(Edit difference data)
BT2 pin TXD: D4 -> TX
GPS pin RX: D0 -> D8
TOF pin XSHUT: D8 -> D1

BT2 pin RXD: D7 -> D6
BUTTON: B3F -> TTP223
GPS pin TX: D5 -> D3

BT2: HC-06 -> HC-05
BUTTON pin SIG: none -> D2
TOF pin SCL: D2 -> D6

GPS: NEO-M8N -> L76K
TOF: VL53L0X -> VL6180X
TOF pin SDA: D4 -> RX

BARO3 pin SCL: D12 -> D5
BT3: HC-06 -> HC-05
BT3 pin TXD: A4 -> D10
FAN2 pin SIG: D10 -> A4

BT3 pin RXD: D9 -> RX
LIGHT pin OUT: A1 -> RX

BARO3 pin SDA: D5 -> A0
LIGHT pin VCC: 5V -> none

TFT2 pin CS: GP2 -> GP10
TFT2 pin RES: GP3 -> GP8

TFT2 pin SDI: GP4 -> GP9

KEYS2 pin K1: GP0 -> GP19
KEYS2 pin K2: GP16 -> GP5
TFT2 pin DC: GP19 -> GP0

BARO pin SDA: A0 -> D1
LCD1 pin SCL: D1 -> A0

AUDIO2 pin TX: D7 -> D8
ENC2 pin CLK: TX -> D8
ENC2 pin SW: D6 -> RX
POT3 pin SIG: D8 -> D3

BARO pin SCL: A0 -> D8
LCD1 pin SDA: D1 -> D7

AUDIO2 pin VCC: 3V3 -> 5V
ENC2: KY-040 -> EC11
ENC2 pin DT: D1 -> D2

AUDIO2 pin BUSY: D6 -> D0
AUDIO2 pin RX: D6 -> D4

Activity: Only the lines from the one with "BARO pin SDA: A0 -> D1" through the final line above should be repeated, each exactly as written.

Output:
BARO pin SDA: A0 -> D1
LCD1 pin SCL: D1 -> A0

AUDIO2 pin TX: D7 -> D8
ENC2 pin CLK: TX -> D8
ENC2 pin SW: D6 -> RX
POT3 pin SIG: D8 -> D3

BARO pin SCL: A0 -> D8
LCD1 pin SDA: D1 -> D7

AUDIO2 pin VCC: 3V3 -> 5V
ENC2: KY-040 -> EC11
ENC2 pin DT: D1 -> D2

AUDIO2 pin BUSY: D6 -> D0
AUDIO2 pin RX: D6 -> D4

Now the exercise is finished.